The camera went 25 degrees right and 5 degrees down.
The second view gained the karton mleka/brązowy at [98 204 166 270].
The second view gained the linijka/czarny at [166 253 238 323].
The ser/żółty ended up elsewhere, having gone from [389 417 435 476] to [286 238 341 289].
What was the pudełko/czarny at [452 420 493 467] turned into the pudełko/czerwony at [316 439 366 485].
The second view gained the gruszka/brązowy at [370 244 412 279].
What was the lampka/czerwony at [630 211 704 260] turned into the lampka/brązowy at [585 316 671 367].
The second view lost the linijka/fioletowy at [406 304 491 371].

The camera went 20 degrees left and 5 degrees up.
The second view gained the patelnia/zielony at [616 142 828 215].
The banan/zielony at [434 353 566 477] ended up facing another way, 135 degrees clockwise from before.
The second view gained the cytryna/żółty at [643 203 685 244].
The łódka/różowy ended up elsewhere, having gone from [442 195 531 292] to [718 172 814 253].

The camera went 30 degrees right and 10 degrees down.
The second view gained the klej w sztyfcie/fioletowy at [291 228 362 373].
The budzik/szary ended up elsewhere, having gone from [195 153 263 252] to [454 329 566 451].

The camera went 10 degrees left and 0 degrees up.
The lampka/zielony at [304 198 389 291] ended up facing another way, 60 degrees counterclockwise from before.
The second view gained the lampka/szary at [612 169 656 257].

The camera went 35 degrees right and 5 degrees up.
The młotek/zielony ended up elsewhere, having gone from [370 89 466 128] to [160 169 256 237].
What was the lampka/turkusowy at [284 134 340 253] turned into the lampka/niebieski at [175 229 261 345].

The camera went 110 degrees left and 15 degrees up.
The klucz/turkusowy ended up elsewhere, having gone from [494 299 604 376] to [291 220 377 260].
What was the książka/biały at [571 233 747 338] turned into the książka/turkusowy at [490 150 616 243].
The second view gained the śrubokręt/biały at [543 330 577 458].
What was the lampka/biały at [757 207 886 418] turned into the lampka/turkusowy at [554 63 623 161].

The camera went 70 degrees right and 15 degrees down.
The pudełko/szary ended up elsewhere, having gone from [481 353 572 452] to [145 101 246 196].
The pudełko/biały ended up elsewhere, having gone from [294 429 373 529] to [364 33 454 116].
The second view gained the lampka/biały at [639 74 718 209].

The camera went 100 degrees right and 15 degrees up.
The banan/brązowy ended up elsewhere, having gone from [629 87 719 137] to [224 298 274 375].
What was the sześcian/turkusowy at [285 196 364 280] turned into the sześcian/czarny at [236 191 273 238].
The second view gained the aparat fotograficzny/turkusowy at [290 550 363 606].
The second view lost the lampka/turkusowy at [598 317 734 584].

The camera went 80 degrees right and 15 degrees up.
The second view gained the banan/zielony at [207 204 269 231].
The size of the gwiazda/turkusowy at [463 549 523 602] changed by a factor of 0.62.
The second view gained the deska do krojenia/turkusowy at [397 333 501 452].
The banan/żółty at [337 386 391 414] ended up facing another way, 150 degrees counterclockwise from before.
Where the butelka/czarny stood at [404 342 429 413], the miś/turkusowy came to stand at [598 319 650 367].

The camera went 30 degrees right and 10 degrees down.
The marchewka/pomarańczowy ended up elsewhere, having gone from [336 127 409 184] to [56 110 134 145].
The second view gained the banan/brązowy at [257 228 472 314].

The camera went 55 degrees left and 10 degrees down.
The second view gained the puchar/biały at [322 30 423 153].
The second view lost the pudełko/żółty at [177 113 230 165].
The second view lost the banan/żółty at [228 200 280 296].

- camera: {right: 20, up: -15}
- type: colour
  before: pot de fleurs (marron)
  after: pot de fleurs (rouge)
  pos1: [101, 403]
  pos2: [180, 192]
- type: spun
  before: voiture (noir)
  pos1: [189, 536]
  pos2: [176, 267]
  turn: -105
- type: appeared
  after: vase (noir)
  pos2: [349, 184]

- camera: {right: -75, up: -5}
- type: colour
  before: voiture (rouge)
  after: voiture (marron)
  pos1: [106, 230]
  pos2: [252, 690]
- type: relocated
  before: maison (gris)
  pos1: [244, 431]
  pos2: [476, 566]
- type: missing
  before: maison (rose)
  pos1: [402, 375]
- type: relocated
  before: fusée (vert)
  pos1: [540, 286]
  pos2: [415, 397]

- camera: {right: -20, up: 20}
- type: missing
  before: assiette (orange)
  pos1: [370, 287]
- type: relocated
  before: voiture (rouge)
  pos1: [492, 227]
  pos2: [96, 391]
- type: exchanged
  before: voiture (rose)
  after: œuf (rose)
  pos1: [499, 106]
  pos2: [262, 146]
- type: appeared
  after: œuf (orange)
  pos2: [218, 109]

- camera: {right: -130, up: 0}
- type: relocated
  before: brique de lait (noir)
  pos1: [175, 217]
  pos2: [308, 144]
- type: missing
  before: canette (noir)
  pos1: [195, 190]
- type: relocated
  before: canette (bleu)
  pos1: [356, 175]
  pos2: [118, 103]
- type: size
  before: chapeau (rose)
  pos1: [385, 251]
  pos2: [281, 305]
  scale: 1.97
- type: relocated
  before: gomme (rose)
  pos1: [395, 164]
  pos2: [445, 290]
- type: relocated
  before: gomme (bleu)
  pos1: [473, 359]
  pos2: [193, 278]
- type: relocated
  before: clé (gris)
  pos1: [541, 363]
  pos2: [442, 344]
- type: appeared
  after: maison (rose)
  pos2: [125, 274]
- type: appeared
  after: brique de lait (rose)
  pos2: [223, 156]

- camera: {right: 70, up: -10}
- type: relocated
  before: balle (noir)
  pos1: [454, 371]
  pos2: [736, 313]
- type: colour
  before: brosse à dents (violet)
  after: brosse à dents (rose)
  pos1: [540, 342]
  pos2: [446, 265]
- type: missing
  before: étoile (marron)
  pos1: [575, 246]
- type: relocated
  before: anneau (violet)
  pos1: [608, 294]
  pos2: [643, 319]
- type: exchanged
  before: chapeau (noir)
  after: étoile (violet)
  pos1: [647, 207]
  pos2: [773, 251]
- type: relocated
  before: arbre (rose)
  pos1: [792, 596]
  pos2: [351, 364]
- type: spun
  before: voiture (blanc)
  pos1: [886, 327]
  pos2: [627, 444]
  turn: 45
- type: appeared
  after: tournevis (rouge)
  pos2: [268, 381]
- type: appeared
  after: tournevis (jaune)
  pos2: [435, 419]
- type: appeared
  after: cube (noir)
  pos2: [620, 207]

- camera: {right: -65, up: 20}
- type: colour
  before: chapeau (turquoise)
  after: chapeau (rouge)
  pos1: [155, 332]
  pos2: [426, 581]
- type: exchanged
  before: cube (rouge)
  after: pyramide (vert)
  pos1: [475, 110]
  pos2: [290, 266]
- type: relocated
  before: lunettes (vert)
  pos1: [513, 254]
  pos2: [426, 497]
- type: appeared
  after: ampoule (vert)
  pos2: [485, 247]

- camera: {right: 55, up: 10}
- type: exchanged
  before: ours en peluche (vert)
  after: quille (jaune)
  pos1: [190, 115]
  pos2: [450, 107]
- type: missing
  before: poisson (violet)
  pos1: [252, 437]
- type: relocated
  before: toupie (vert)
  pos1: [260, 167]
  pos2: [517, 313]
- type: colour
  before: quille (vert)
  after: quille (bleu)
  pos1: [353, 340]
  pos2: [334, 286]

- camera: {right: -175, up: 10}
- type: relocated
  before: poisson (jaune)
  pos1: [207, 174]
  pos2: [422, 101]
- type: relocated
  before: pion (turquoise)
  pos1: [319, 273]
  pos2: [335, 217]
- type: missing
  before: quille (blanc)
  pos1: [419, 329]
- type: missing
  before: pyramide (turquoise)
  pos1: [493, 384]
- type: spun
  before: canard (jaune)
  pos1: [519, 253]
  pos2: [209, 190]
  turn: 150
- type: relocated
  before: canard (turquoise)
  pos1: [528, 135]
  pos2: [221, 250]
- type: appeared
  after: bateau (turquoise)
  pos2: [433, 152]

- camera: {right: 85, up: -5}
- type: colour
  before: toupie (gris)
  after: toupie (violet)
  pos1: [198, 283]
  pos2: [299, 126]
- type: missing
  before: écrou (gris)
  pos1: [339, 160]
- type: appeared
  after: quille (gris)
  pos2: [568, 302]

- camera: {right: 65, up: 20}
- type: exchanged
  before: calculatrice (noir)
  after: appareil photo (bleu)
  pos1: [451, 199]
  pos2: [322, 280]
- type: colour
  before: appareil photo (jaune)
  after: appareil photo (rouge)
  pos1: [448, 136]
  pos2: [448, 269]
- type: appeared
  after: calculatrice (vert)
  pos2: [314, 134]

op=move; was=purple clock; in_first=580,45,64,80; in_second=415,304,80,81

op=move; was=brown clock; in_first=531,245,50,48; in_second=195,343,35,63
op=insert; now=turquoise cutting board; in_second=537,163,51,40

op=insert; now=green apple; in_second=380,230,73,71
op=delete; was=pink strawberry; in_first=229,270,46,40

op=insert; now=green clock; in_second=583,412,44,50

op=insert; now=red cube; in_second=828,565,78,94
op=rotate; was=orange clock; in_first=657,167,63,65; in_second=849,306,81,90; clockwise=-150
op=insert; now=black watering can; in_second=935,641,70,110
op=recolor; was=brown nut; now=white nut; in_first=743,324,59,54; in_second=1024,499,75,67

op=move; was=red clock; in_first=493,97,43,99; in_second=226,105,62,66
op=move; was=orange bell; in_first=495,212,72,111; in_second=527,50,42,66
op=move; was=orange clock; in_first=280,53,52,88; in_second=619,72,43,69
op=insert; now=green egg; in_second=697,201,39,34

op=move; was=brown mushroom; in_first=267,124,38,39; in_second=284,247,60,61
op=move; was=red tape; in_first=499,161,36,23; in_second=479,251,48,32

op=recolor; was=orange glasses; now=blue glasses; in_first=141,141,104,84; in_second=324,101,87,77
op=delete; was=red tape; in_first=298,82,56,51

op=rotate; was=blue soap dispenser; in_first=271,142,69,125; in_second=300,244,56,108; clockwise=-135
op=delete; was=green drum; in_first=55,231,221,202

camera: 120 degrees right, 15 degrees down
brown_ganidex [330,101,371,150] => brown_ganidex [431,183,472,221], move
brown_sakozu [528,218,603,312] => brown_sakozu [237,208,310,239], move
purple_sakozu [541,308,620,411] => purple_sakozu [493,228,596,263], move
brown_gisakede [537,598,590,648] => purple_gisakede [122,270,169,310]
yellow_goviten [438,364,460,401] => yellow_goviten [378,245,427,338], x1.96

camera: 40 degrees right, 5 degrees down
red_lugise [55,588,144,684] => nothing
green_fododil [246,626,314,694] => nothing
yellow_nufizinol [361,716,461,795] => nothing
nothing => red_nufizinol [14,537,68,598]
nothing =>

TASK TO COMPLETE: Determine how many lines of the listing contain the string "fleurs", and give only the number.

OUTPUT OF THE EXERCISE: 2